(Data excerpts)
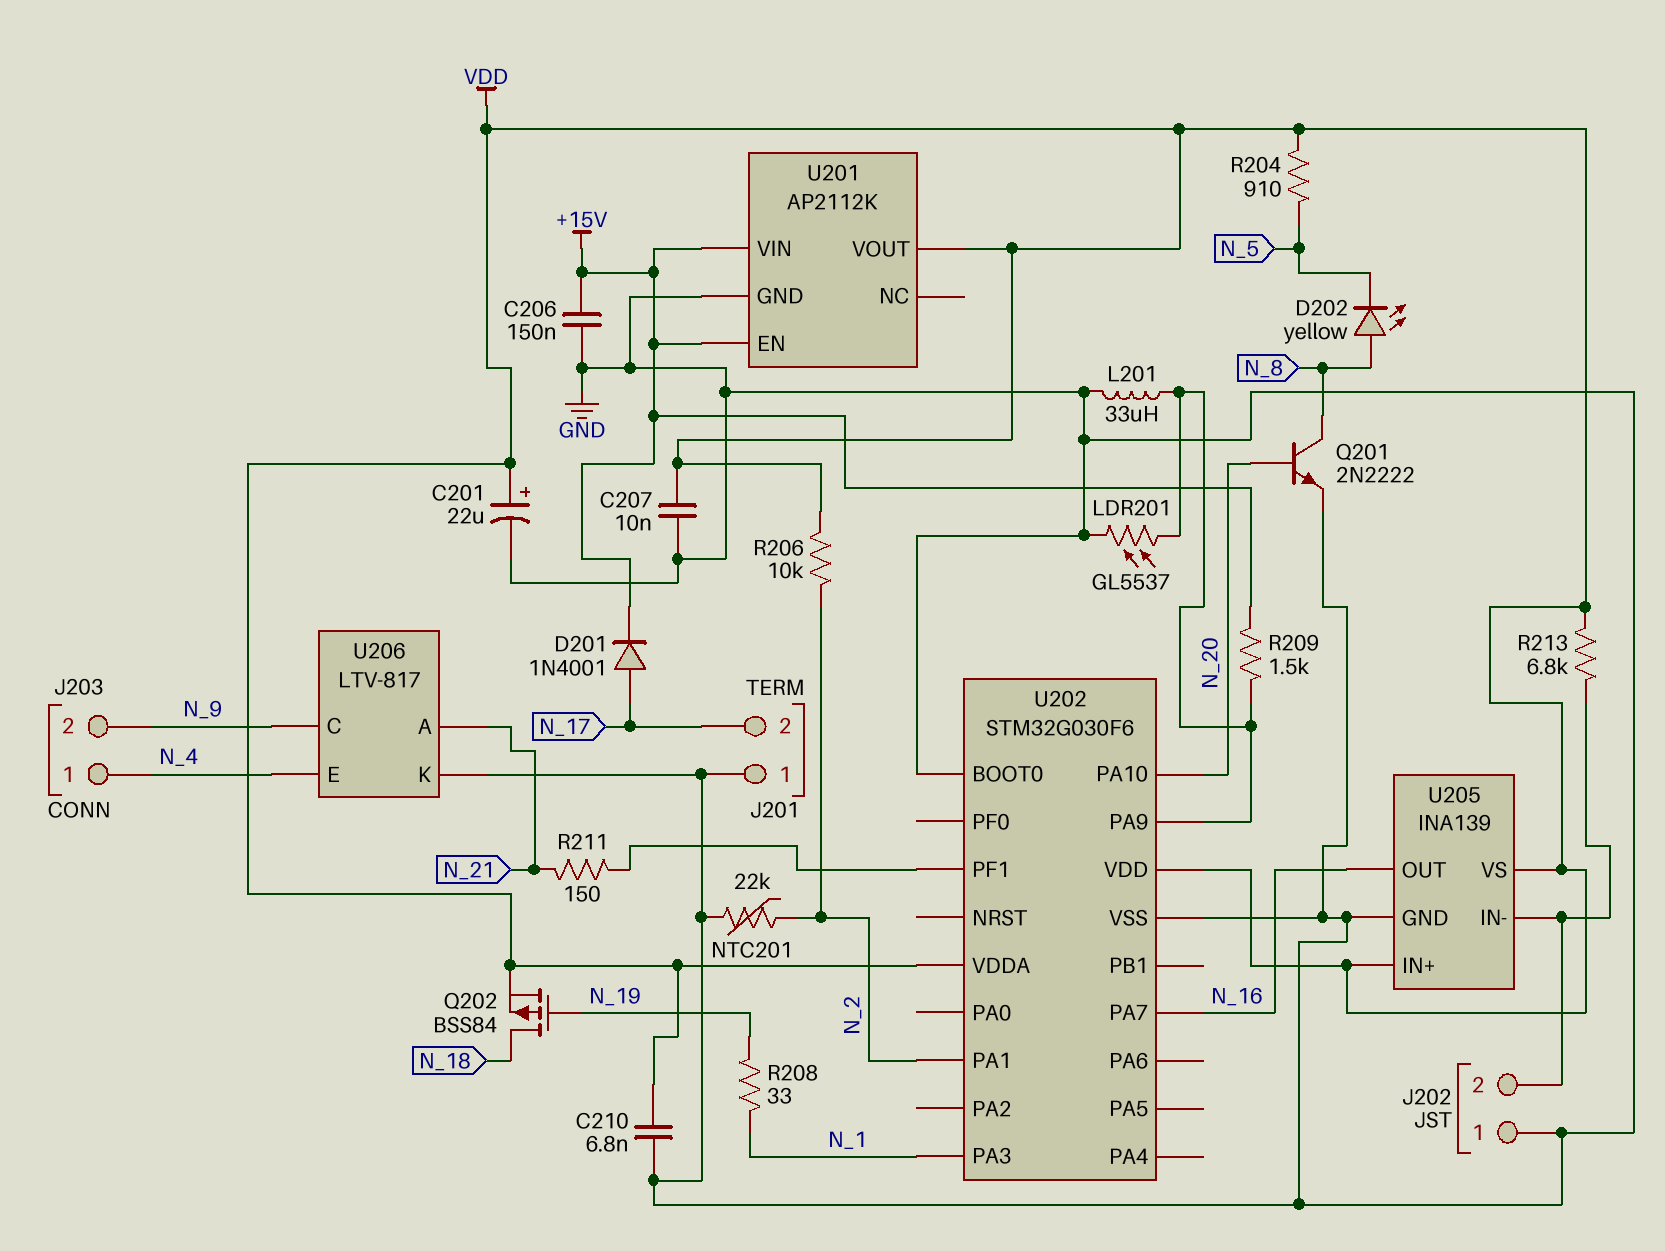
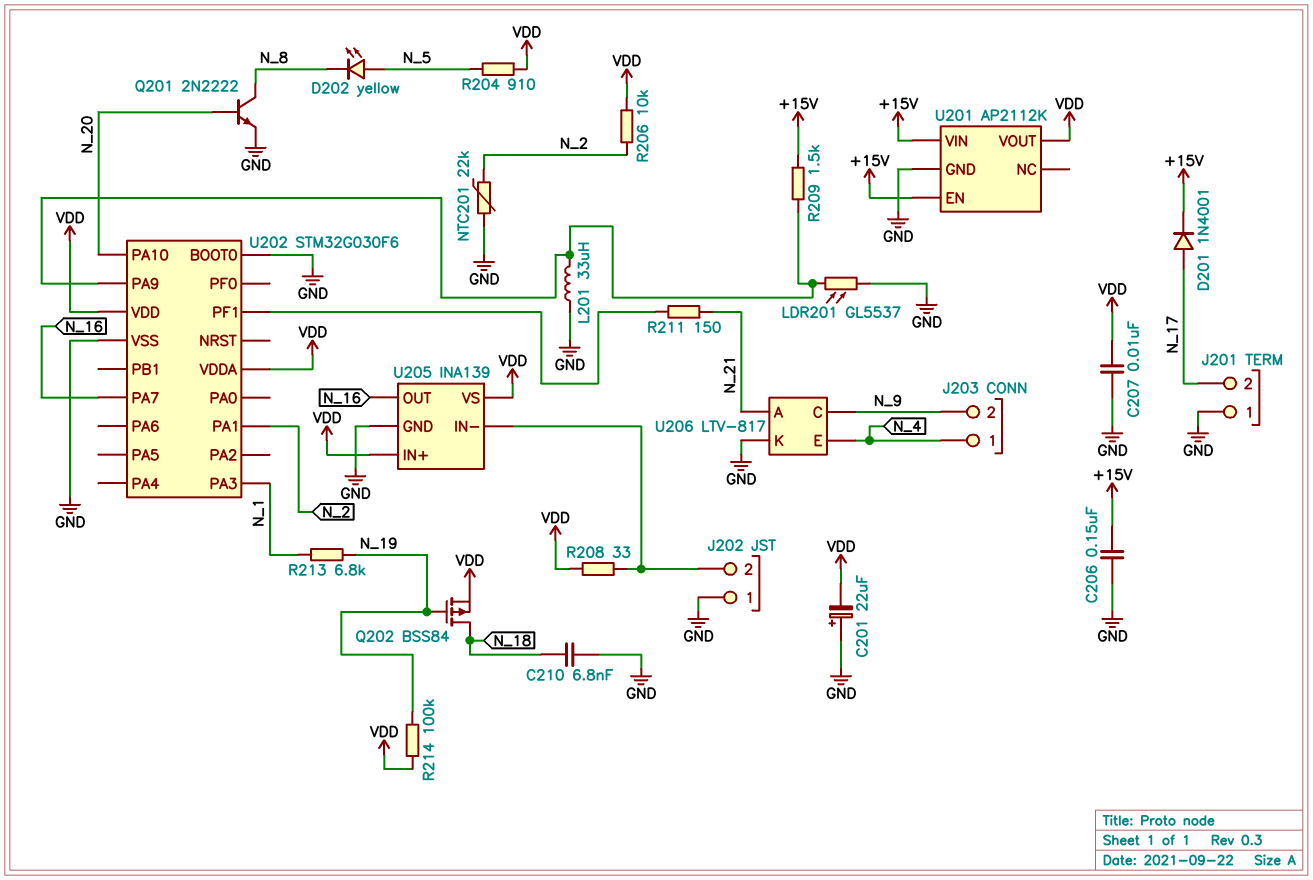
C201: 22uF (plus VDD, minus GND) -> 22uF (plus GND, minus VDD)
C210: 6.8nF (GND, VDD) -> 6.8nF (GND, N_18)
D202: LED yellow (A N_8, K N_5) -> LED yellow (A N_5, K N_8)
R208: 33 (N_1, N_19) -> 33 (J202/2, VDD)
R213: 6.8k (J202/2, VDD) -> 6.8k (N_1, N_19)
R214: none -> 100k (N_19, VDD)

- _Goal of the exercise_:
Set down the line that contains "D202: LED yellow" exactly. Do the same for each later line of the data, through the end, and add nothing.

- _Your solution_:
D202: LED yellow (A N_8, K N_5) -> LED yellow (A N_5, K N_8)
R208: 33 (N_1, N_19) -> 33 (J202/2, VDD)
R213: 6.8k (J202/2, VDD) -> 6.8k (N_1, N_19)
R214: none -> 100k (N_19, VDD)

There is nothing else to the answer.